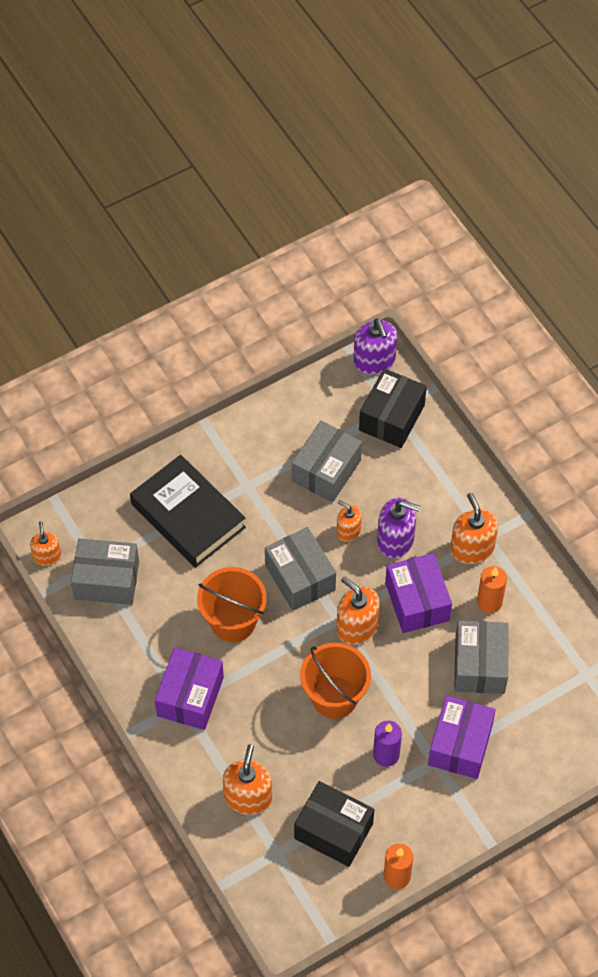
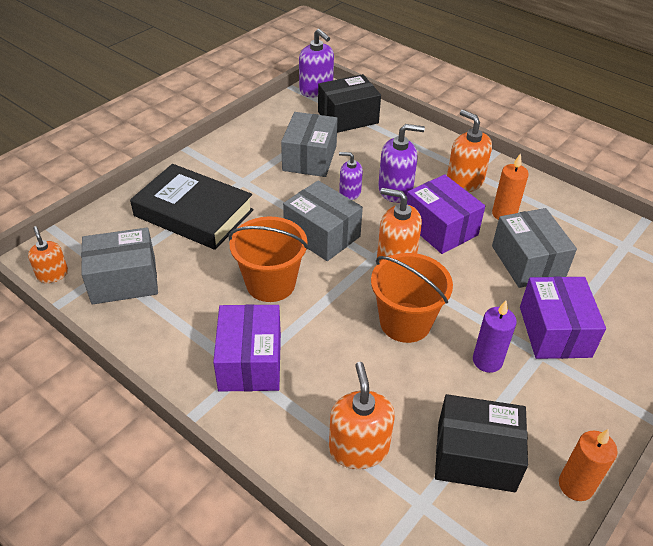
camera: 20 degrees left, 15 degrees down
(348, 530) = (350, 192): orange soap dispenser -> purple soap dispenser
(391, 417) = (348, 117): black box -> black box turned 60 degrees clockwise

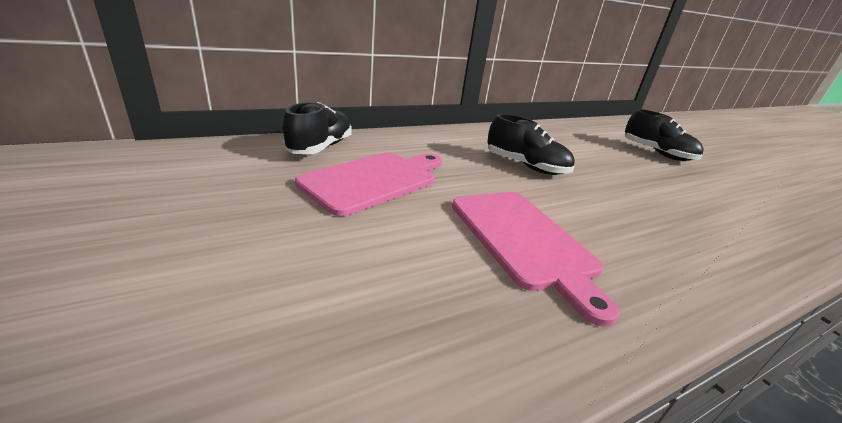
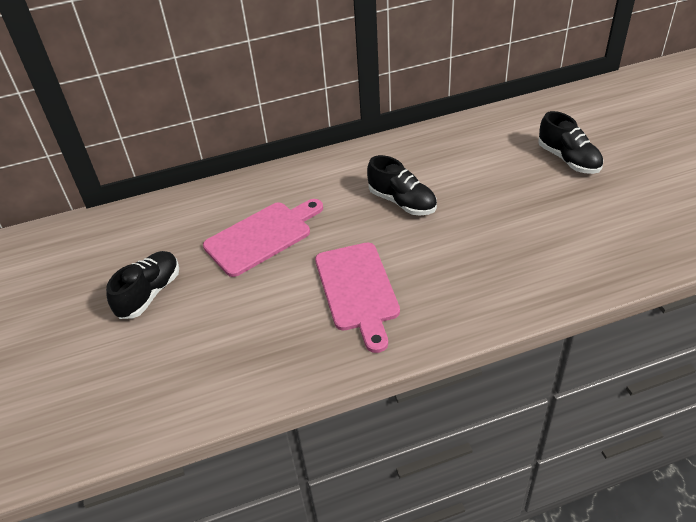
camera: 15 degrees right, 15 degrees up
(320, 147) = (223, 199): black shoe -> black shoe (149, 293)

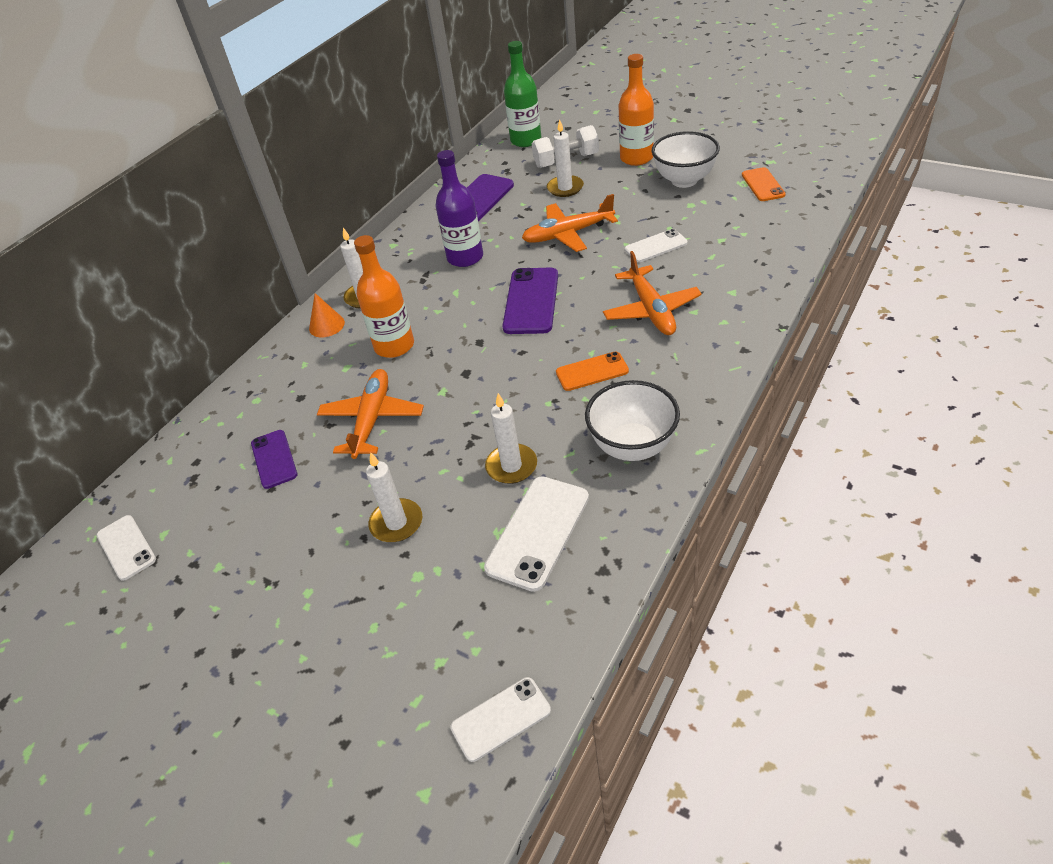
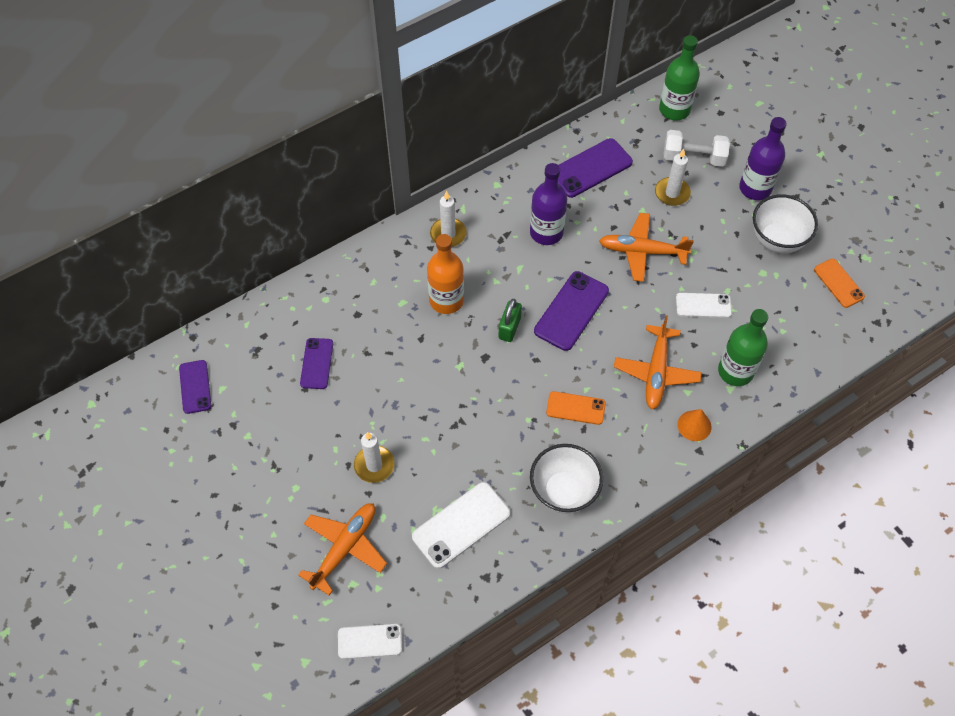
camera: 20 degrees right, 15 degrees up
(126, 547) = (195, 387): white phone -> purple phone
(326, 325) = (406, 249): orange cone -> orange cone (694, 425)
(372, 420) = (398, 365): orange plane -> orange plane (344, 548)
(476, 339) = (509, 328): none -> green padlock
(511, 466) = (472, 461): white candle -> none
(636, 158) = (755, 188): orange bottle -> purple bottle
(726, 278) = (735, 371): none -> green bottle
(763, 185) = (838, 283): orange phone -> orange phone turned 45 degrees counterclockwise

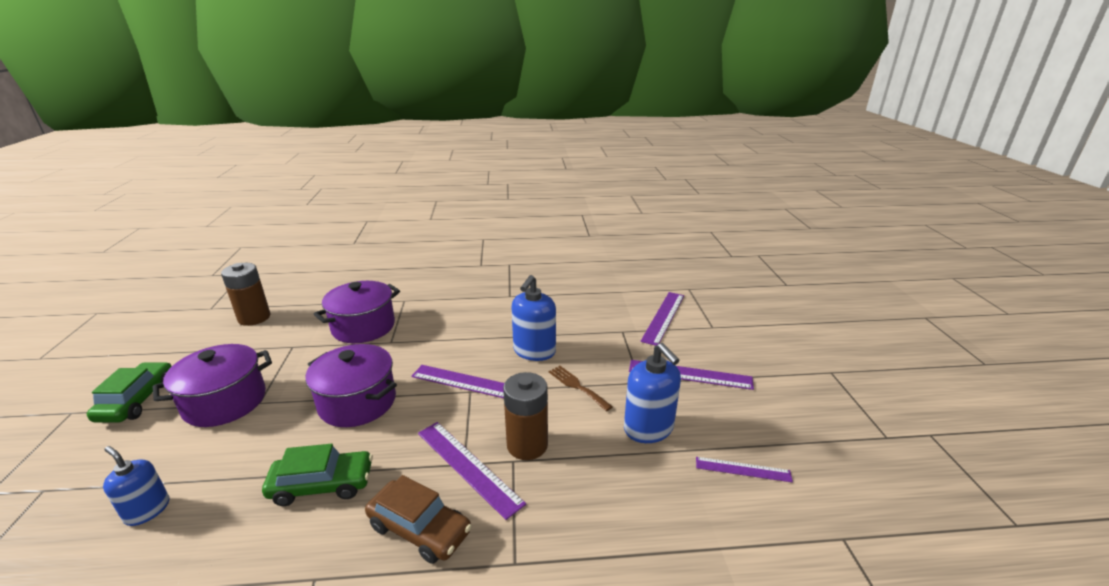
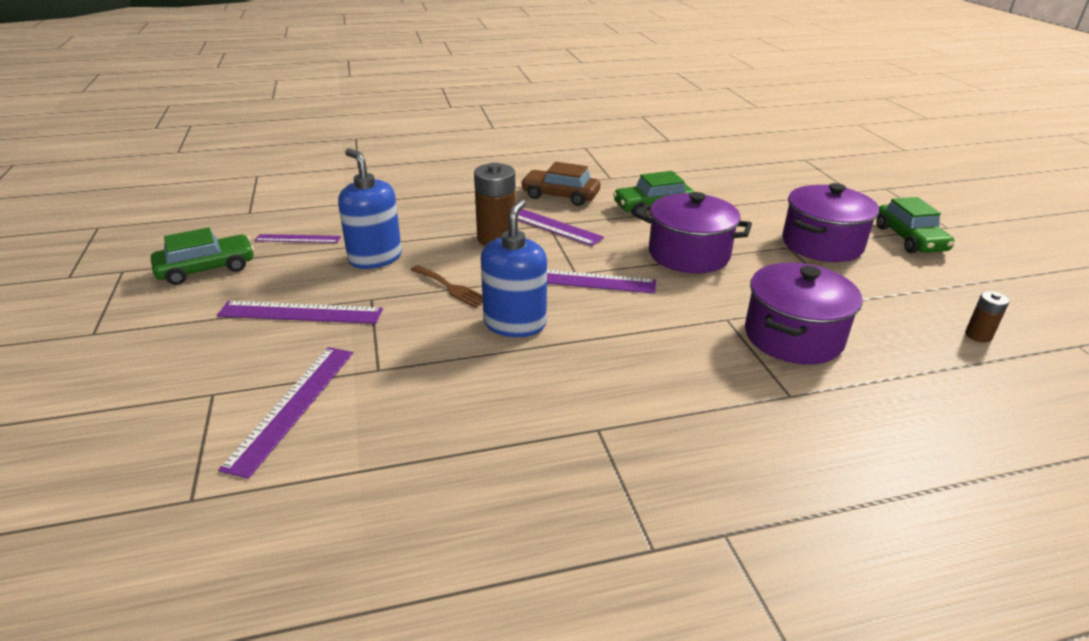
camera: 170 degrees right, 5 degrees up
(147, 510) = (759, 189): blue soap dispenser -> none
(254, 318) = (978, 335): brown battery -> brown battery, size x0.51
(805, 431) = (207, 269): none -> green car

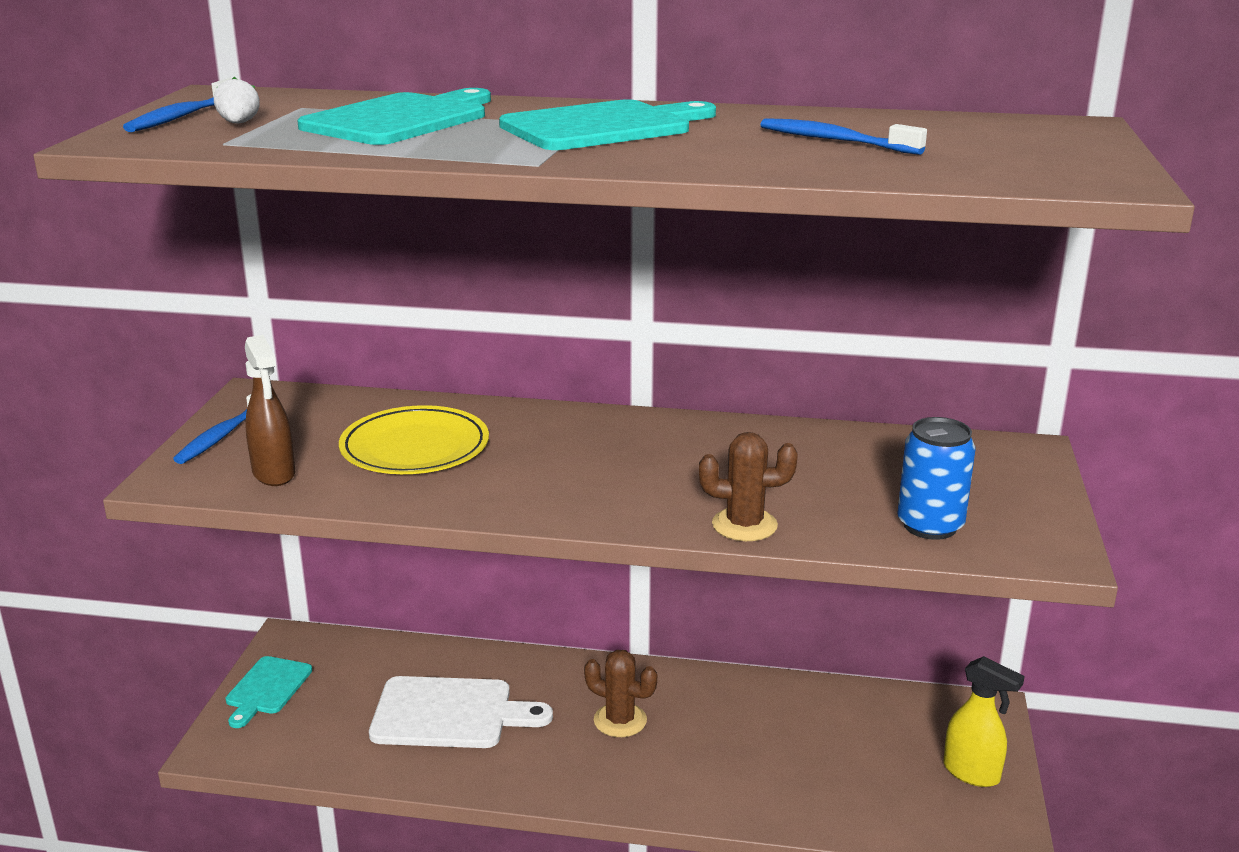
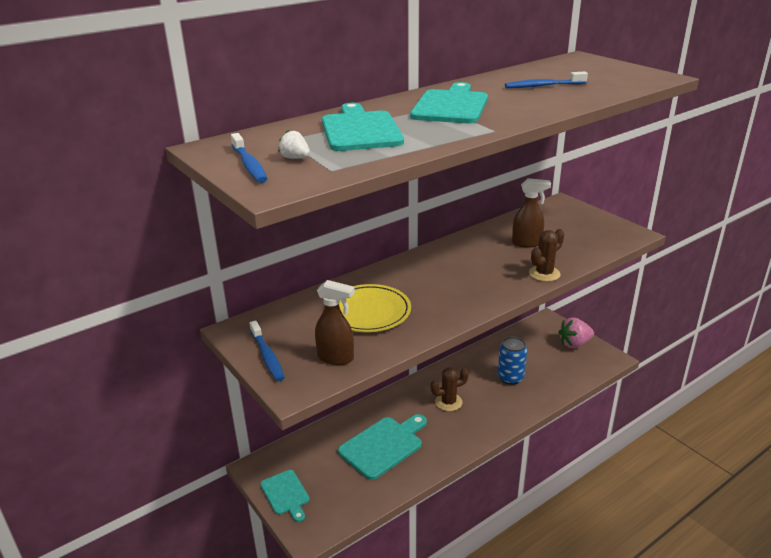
camera: 45 degrees left, 5 degrees up
(450, 713) = (383, 445): white cutting board -> turquoise cutting board
(818, 475) = (527, 243): none -> brown spray bottle
(930, 526) = (590, 243): blue can -> blue can (510, 378)
(972, 773) = (574, 344): yellow spray bottle -> pink strawberry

--------------------

> **EXERCISE INSTRUCTIONS**
Reproduce exactly and only the lines from the one with "(372, 420) = (398, 365): orange" through the last entry, both included, excluding every picture.

> **PROBLEM SOLUTION**
(372, 420) = (398, 365): orange plane -> orange plane (344, 548)
(476, 339) = (509, 328): none -> green padlock
(511, 466) = (472, 461): white candle -> none
(636, 158) = (755, 188): orange bottle -> purple bottle
(726, 278) = (735, 371): none -> green bottle
(763, 185) = (838, 283): orange phone -> orange phone turned 45 degrees counterclockwise

camera: 170 degrees right, 5 degrees up
(147, 510) = (759, 189): blue soap dispenser -> none
(254, 318) = (978, 335): brown battery -> brown battery, size x0.51
(805, 431) = (207, 269): none -> green car

camera: 45 degrees left, 5 degrees up
(450, 713) = (383, 445): white cutting board -> turquoise cutting board
(818, 475) = (527, 243): none -> brown spray bottle
(930, 526) = (590, 243): blue can -> blue can (510, 378)
(972, 773) = (574, 344): yellow spray bottle -> pink strawberry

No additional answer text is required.